┌─ Dataset
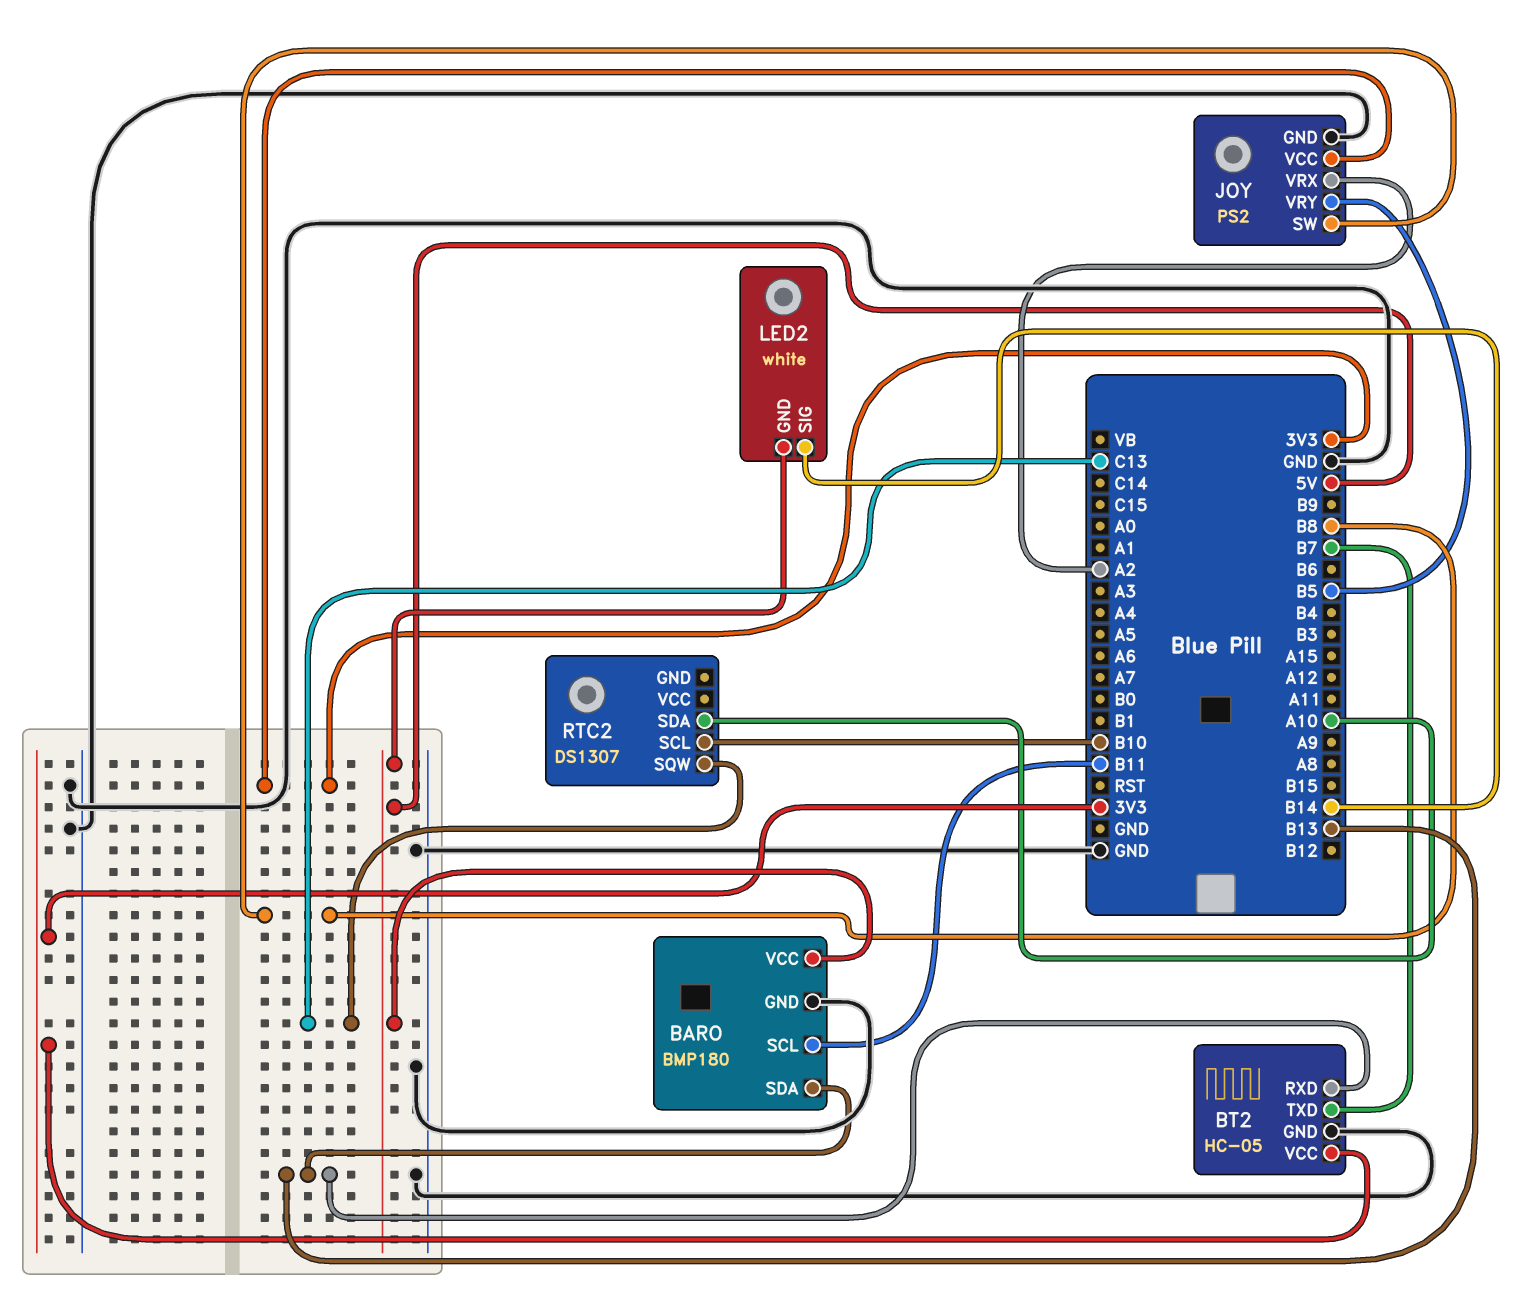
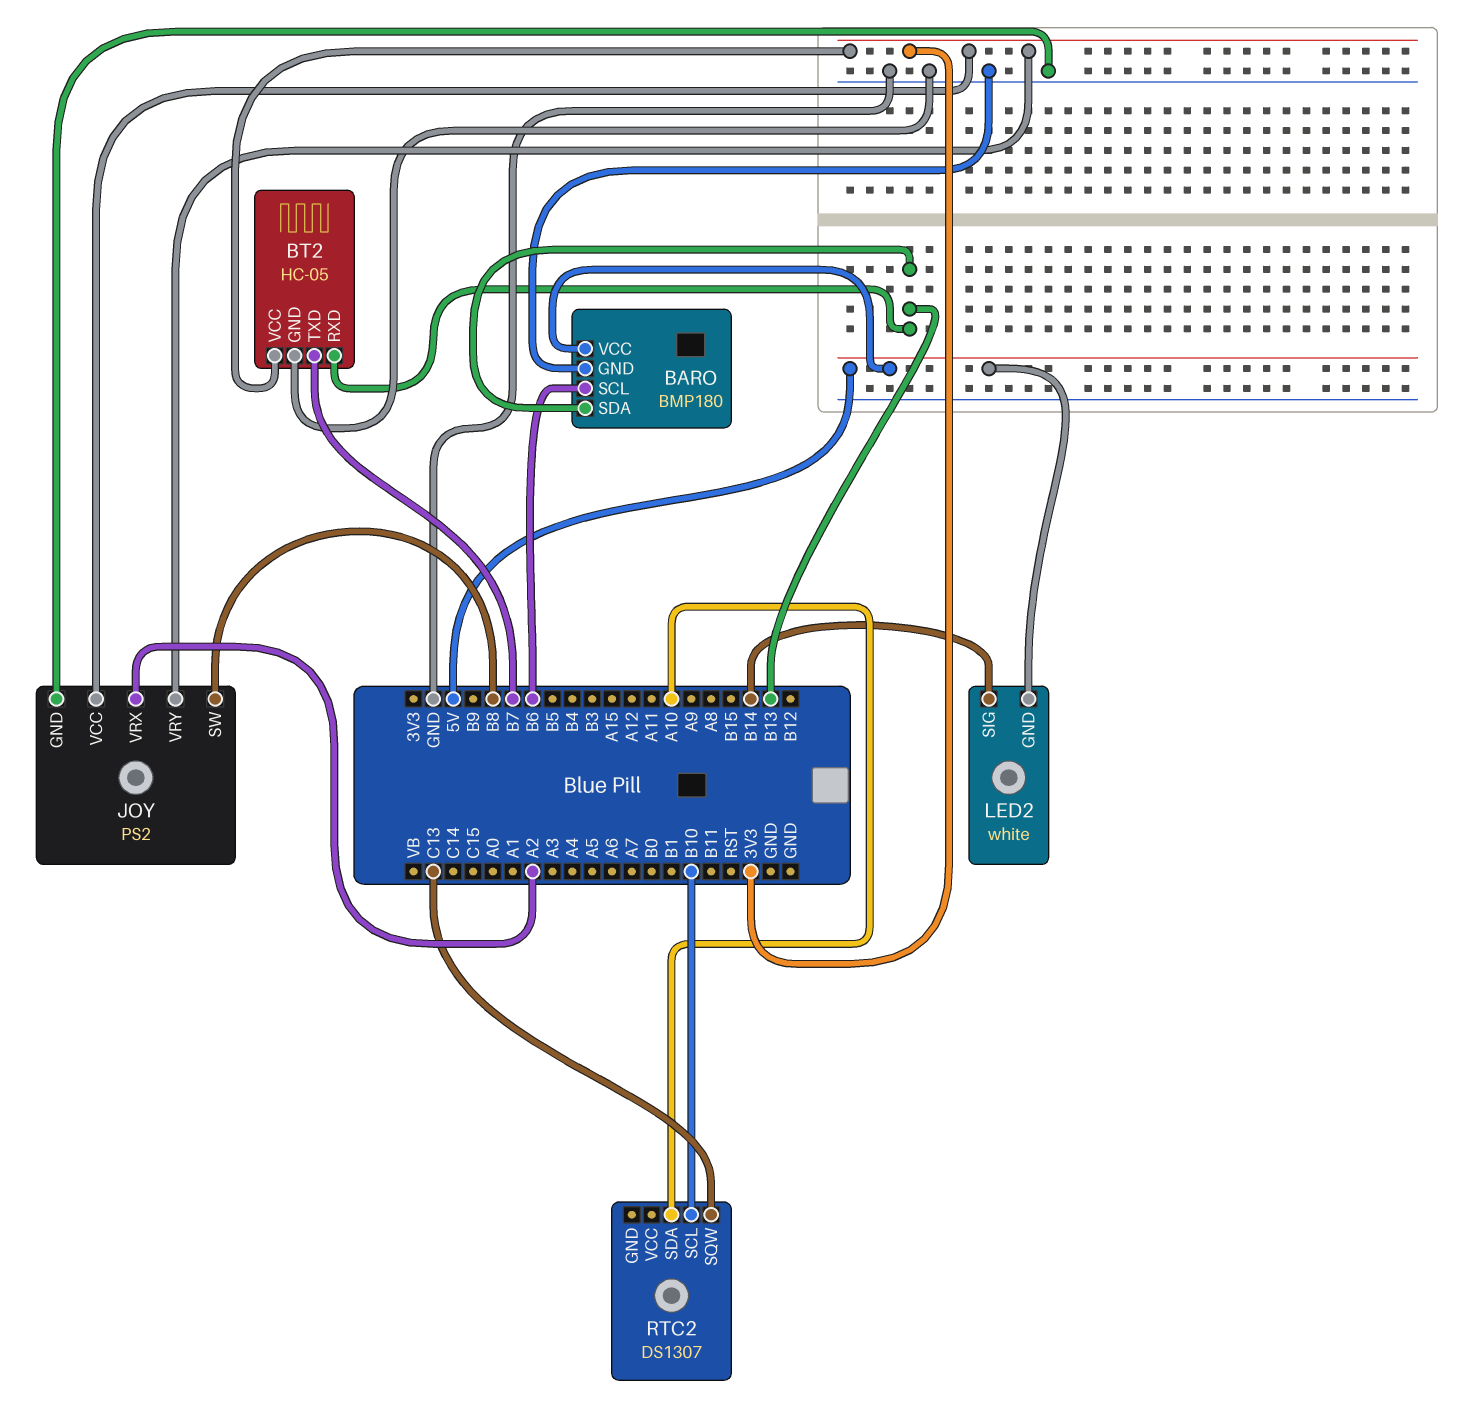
BARO pin SCL: B11 -> B6
JOY pin VRY: B5 -> 3V3

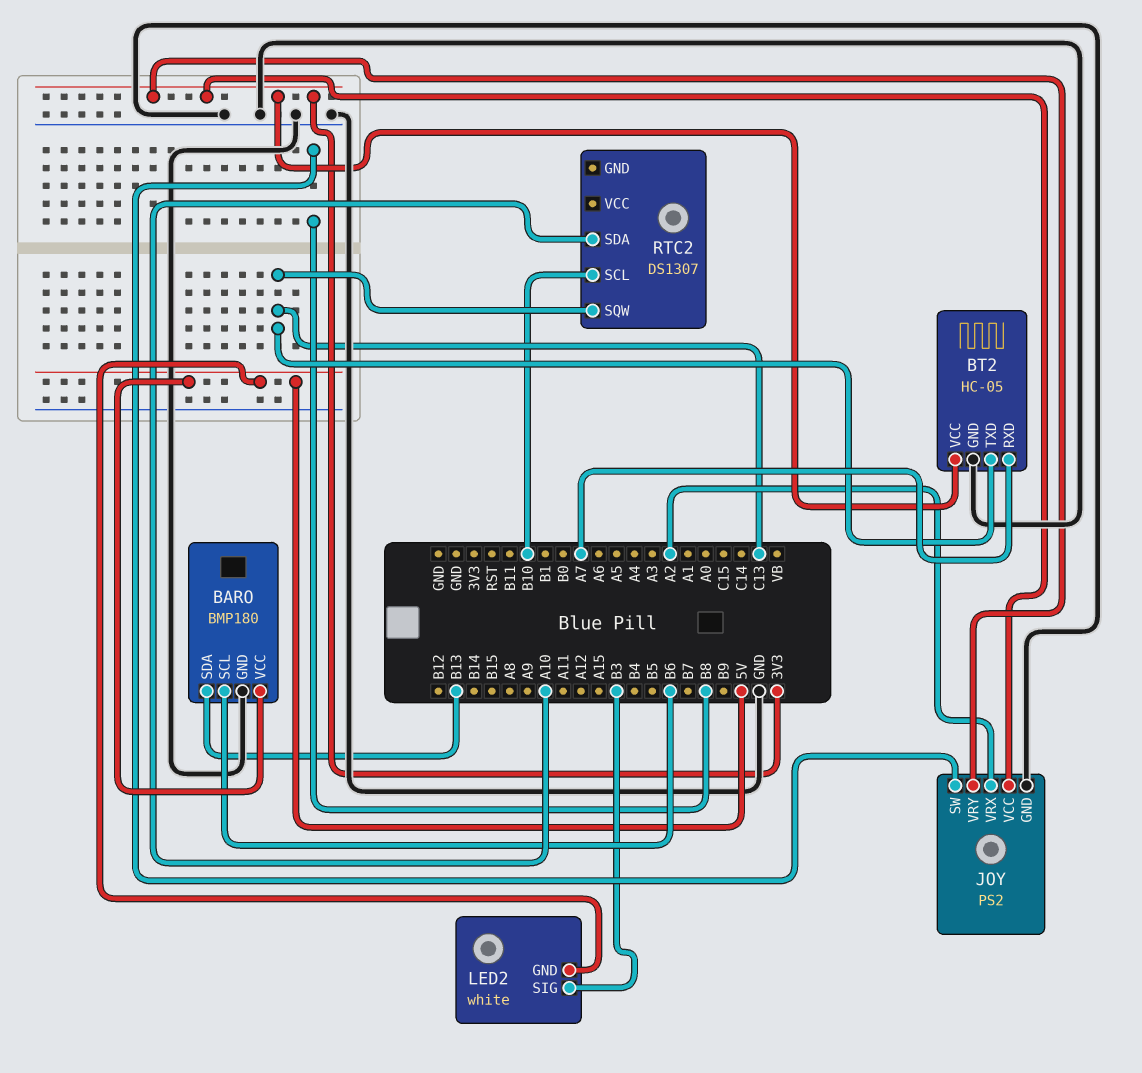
BT2 pin RXD: B13 -> A7
BT2 pin TXD: B7 -> C13
LED2 pin SIG: B14 -> B3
└─
What this task involves: Once the line containing "JOY pin VRY: B5 -> 3V3" is found, it and every line through the end of the records above should be output exactly, with no pictures.

Exercise output:
JOY pin VRY: B5 -> 3V3

BT2 pin RXD: B13 -> A7
BT2 pin TXD: B7 -> C13
LED2 pin SIG: B14 -> B3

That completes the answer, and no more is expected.